▶ Task to complete
Set down the line that has "green banana: 3 -> 4" and each line beneath it, through the last line of the entries, exactly and with no others.

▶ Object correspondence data
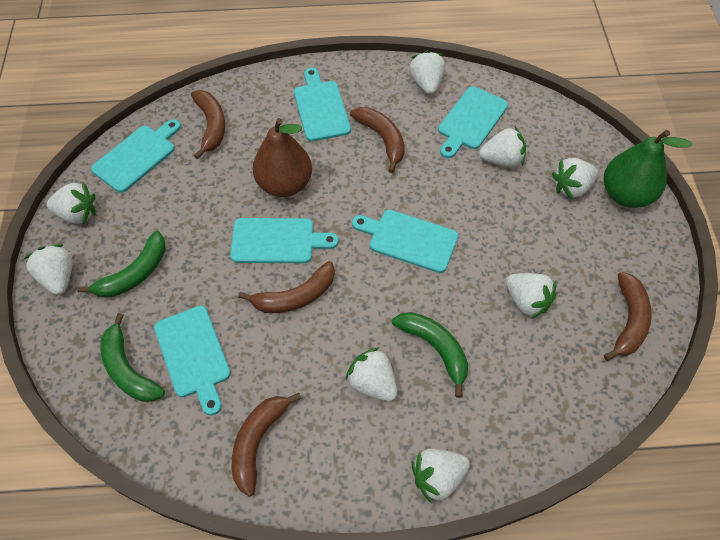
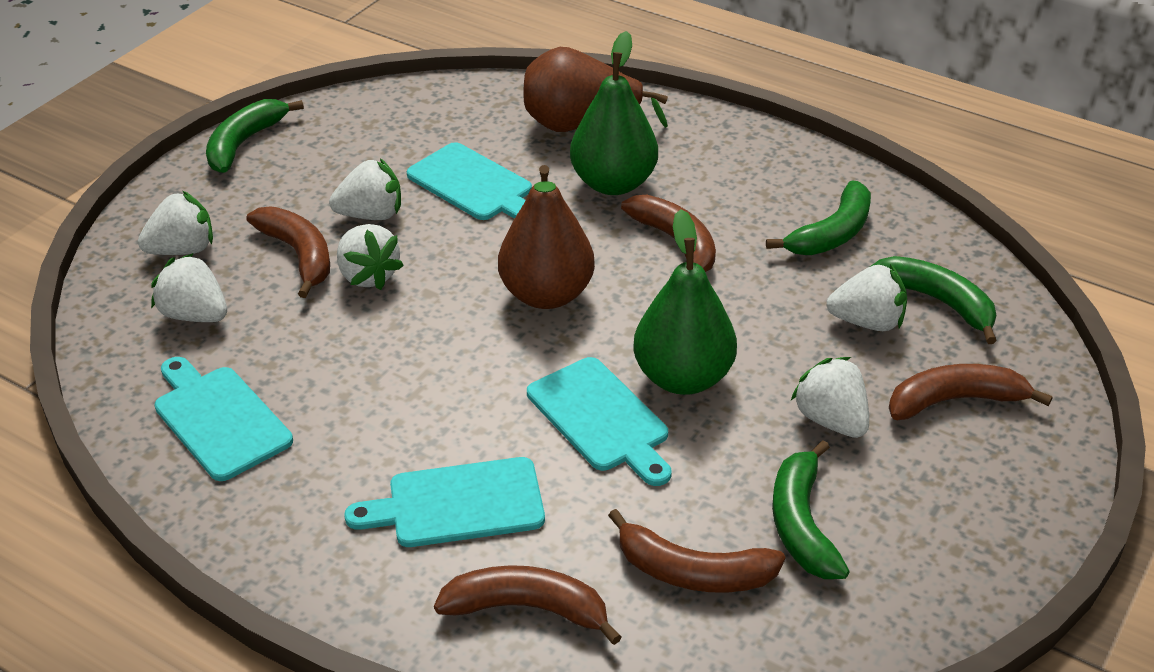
brown pear: 1 -> 2
green banana: 3 -> 4
green pear: 1 -> 2
turquoise cutting board: 6 -> 4
white strawberry: 8 -> 6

▶ Finished exercise
green banana: 3 -> 4
green pear: 1 -> 2
turquoise cutting board: 6 -> 4
white strawberry: 8 -> 6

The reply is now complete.